# Description of the task
Where the records below show a line containing "D201: diode 1N4004", start copying; end with the line containing "J2 pin 3: VA -> GND", and copy it too.

# Given entries

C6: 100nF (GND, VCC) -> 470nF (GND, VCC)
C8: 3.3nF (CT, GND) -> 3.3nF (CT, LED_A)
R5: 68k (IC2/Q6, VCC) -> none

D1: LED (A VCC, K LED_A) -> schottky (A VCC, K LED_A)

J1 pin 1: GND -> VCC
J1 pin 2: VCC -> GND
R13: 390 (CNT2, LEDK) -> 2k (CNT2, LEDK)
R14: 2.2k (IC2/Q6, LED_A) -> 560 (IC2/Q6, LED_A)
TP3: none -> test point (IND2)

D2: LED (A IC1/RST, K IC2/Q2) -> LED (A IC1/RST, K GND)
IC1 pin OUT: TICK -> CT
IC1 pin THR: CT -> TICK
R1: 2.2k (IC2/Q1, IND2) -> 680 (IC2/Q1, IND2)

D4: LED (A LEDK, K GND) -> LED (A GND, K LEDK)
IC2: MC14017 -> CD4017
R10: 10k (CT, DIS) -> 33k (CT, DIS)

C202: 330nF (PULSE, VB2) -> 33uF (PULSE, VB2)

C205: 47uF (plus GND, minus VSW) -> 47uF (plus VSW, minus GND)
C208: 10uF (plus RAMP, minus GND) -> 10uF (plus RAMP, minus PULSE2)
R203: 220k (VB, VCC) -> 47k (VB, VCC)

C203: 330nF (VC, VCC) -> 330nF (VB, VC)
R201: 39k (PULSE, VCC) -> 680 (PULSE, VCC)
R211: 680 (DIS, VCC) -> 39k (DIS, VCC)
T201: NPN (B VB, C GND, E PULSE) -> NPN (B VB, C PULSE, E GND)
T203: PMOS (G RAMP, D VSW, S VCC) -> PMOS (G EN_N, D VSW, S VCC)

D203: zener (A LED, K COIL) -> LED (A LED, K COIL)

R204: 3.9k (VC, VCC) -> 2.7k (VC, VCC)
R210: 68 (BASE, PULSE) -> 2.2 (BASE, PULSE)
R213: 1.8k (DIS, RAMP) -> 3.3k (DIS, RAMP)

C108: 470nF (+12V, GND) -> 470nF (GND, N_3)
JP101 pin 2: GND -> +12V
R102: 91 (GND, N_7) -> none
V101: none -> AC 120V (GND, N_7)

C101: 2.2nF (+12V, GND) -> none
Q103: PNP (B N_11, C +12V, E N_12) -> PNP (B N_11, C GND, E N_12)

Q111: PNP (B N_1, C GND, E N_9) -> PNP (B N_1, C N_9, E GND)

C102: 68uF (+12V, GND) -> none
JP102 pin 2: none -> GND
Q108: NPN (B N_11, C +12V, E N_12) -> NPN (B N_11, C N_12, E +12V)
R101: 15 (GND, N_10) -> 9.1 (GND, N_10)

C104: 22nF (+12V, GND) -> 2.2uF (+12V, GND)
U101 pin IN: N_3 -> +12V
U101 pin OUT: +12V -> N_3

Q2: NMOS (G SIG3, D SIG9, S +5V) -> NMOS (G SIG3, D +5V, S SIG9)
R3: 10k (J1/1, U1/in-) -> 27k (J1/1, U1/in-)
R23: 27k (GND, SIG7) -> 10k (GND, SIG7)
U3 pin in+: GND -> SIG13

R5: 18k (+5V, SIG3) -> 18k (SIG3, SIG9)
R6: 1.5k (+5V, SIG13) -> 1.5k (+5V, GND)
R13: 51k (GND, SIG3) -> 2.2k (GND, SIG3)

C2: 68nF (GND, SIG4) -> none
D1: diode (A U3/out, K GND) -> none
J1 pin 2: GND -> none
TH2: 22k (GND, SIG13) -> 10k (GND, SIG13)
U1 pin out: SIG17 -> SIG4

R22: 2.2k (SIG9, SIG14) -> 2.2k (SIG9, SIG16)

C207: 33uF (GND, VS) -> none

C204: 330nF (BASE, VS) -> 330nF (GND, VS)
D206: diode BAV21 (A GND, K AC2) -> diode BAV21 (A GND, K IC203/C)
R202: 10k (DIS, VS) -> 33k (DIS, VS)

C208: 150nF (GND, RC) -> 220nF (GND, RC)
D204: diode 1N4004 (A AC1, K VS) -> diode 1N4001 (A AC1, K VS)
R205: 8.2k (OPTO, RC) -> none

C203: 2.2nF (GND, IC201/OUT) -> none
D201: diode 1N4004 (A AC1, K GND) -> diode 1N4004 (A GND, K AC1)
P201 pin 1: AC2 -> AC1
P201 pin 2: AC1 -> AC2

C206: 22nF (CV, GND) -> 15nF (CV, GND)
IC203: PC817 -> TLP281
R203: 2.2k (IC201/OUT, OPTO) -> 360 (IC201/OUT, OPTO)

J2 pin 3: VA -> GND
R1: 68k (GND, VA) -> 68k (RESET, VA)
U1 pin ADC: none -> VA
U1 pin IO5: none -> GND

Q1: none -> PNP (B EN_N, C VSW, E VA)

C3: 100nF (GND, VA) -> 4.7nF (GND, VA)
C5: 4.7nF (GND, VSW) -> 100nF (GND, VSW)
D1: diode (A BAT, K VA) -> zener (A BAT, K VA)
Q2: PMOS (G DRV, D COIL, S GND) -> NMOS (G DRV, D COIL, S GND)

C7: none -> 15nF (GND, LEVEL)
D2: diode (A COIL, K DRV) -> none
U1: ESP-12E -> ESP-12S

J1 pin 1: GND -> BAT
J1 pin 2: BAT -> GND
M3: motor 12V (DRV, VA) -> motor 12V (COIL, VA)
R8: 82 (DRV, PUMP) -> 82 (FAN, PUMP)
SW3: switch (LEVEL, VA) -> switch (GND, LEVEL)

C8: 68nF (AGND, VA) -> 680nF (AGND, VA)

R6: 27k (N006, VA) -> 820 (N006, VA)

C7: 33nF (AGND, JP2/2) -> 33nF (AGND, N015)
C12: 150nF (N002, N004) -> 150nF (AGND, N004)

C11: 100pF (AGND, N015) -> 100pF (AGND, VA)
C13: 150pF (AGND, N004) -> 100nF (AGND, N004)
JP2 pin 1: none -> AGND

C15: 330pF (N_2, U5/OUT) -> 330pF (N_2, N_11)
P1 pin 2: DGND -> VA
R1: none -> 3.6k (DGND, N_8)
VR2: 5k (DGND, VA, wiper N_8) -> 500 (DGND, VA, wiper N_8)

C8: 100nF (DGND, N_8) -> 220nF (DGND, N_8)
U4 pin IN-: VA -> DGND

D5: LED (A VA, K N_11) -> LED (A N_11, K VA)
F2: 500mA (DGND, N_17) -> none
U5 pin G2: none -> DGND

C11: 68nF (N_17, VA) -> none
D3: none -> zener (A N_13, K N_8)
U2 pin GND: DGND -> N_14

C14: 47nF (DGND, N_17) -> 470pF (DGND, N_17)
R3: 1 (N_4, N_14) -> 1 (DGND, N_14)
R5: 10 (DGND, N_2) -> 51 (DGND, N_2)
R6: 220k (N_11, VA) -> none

# Result of the exercise
D201: diode 1N4004 (A AC1, K GND) -> diode 1N4004 (A GND, K AC1)
P201 pin 1: AC2 -> AC1
P201 pin 2: AC1 -> AC2

C206: 22nF (CV, GND) -> 15nF (CV, GND)
IC203: PC817 -> TLP281
R203: 2.2k (IC201/OUT, OPTO) -> 360 (IC201/OUT, OPTO)

J2 pin 3: VA -> GND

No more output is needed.